Work order: Return the lines of the data below, from the one containing "OLED pin SCL: D5 -> D1" through the very last, exactly and with both ends included; no pictures.

Input data: Begin

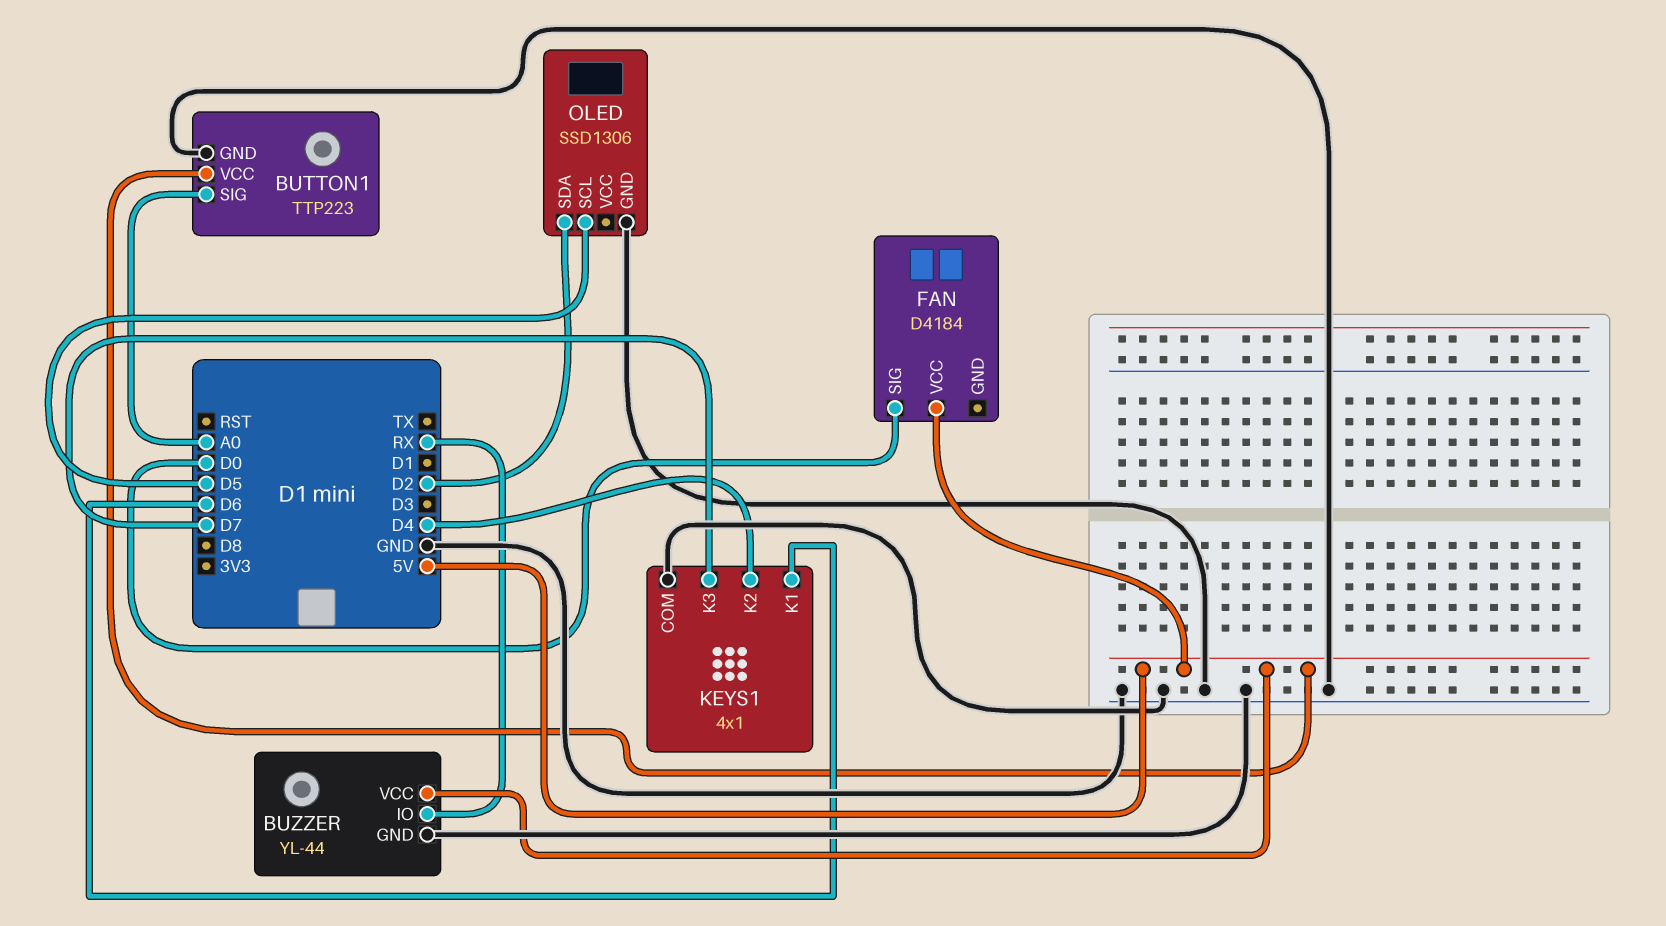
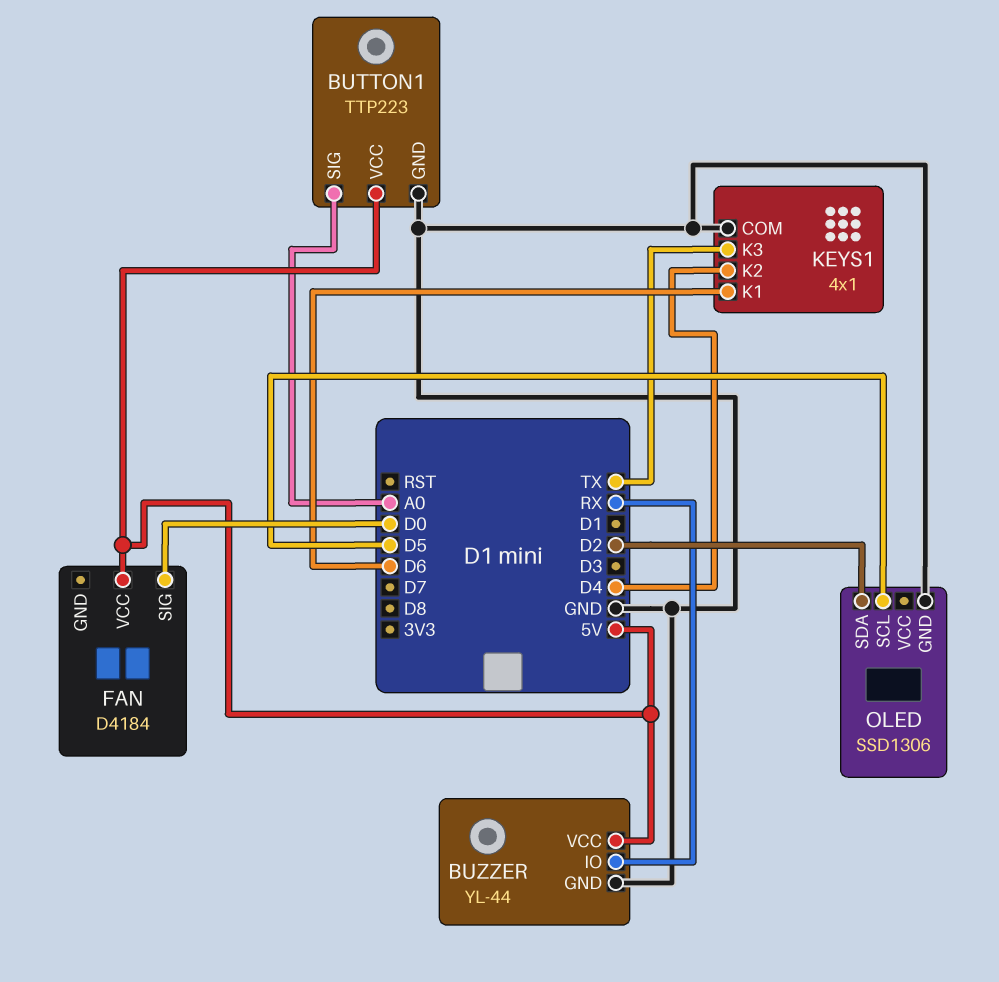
KEYS1 pin K3: D7 -> TX

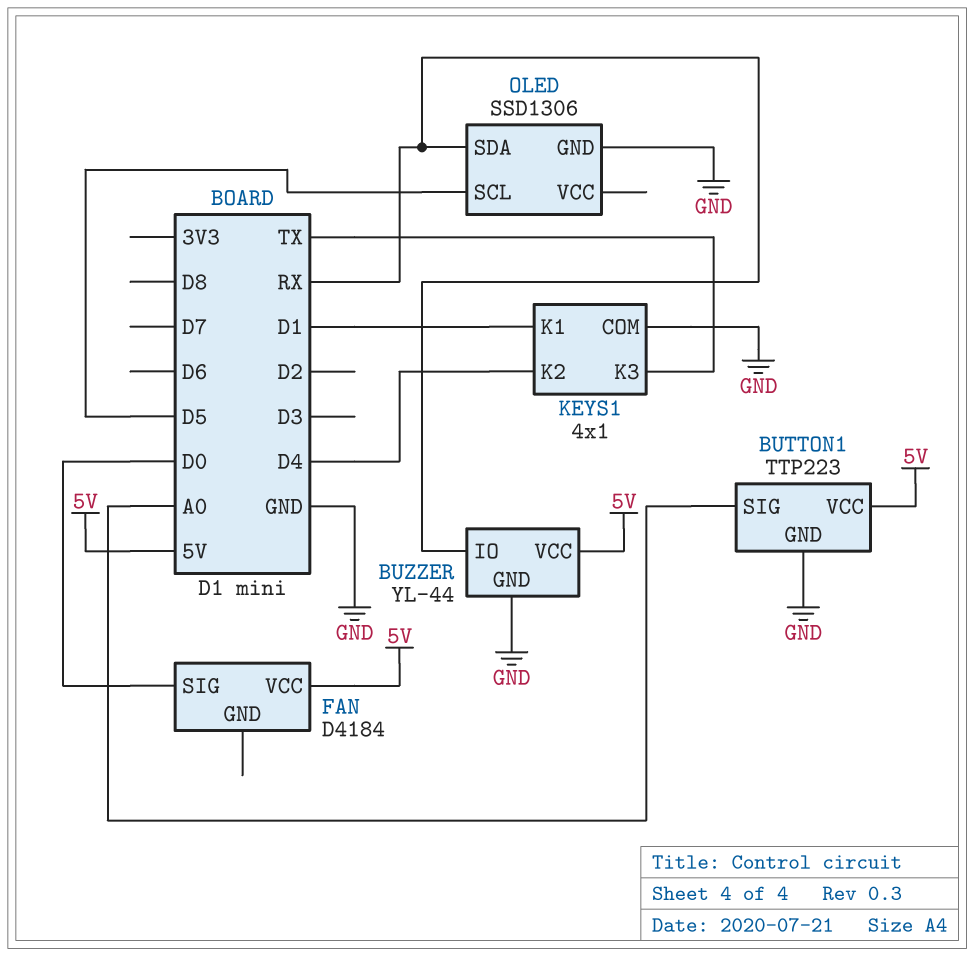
KEYS1 pin K1: D6 -> D1
OLED pin SDA: D2 -> RX

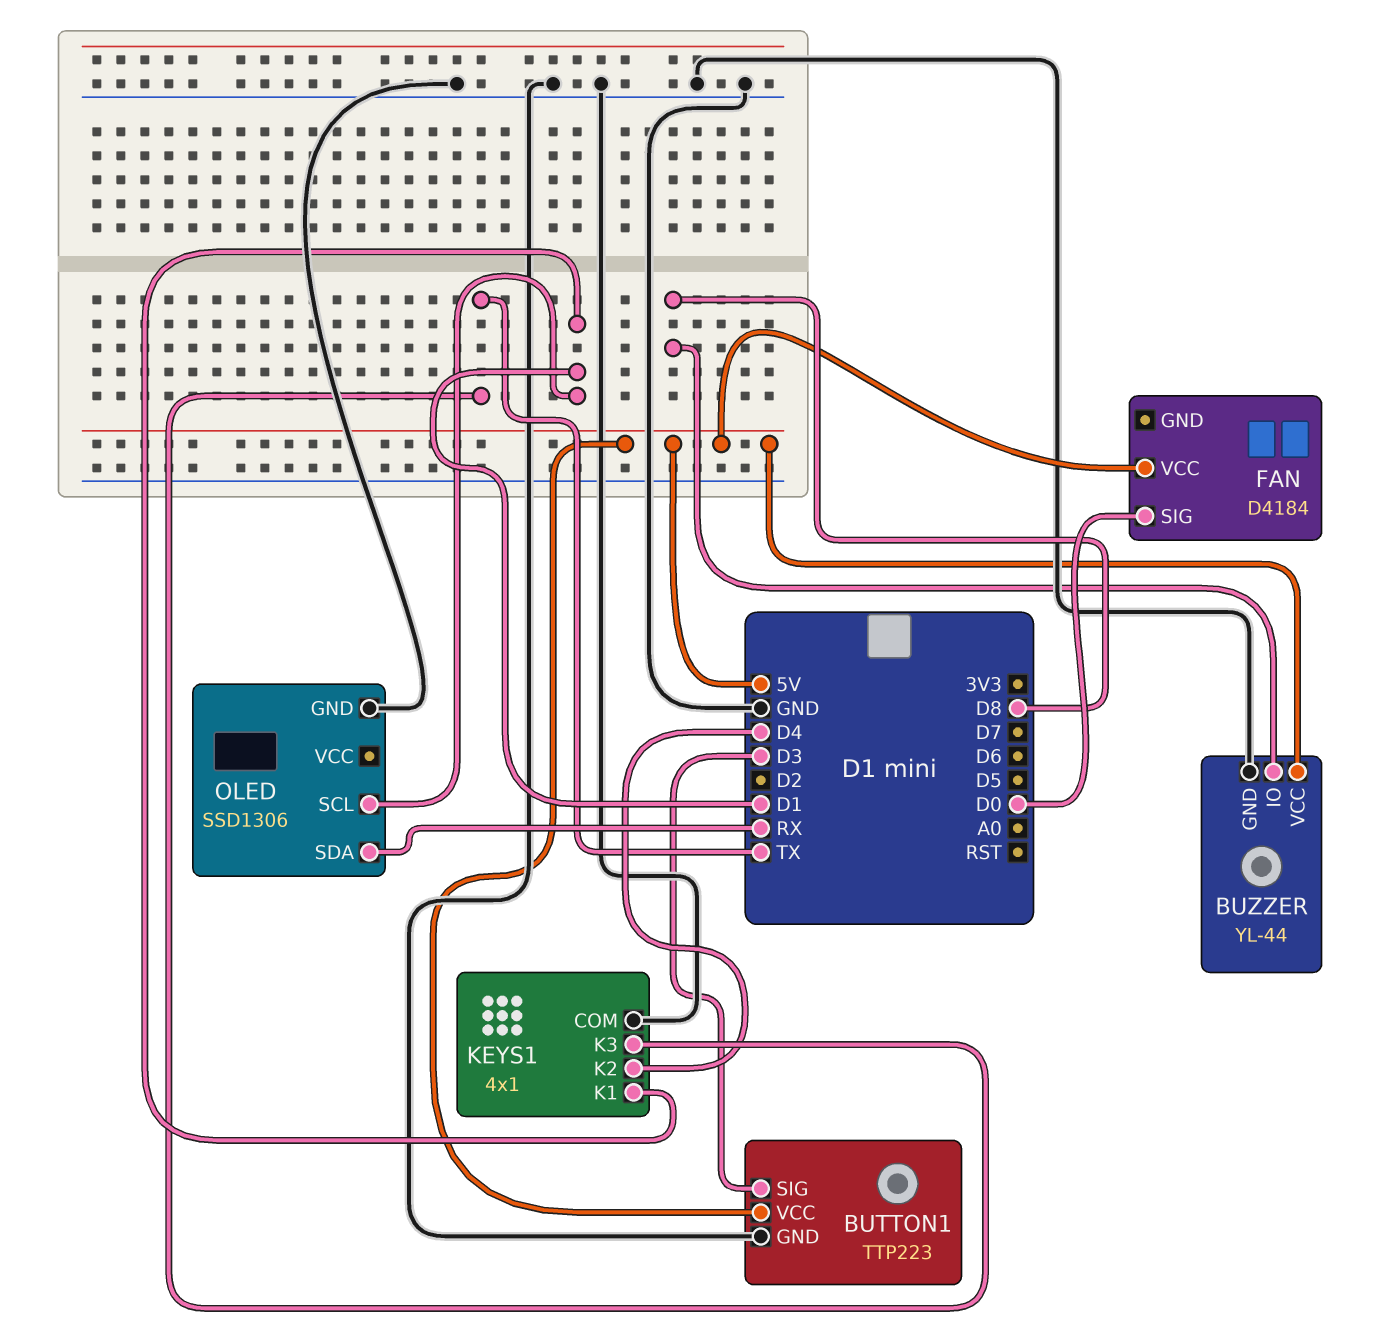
BUTTON1 pin SIG: A0 -> D3
BUZZER pin IO: RX -> D8
OLED pin SCL: D5 -> D1

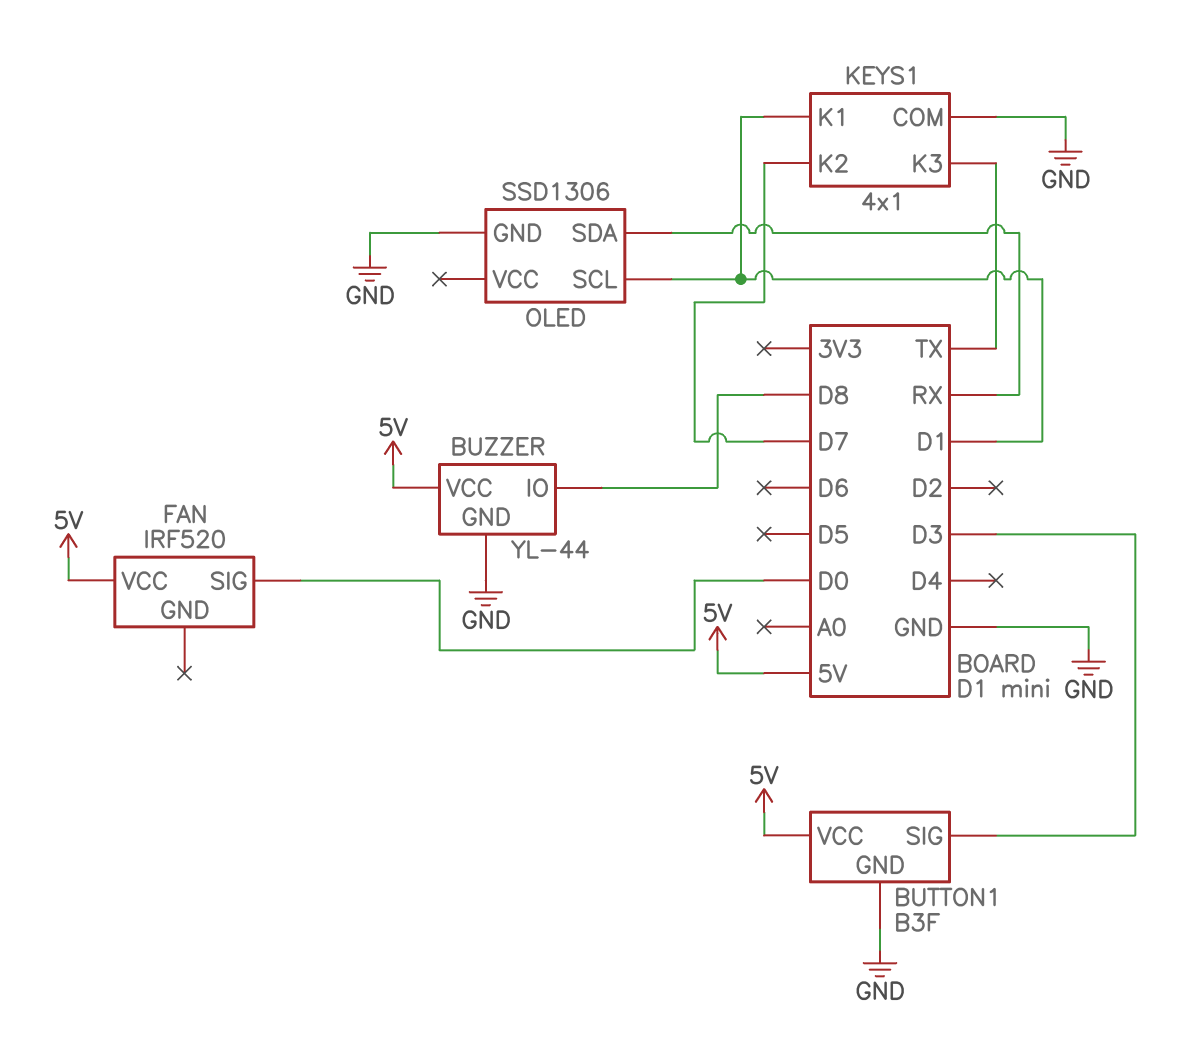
BUTTON1: TTP223 -> B3F
FAN: D4184 -> IRF520
KEYS1 pin K2: D4 -> D7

Input data: End

Problem solution:
OLED pin SCL: D5 -> D1

BUTTON1: TTP223 -> B3F
FAN: D4184 -> IRF520
KEYS1 pin K2: D4 -> D7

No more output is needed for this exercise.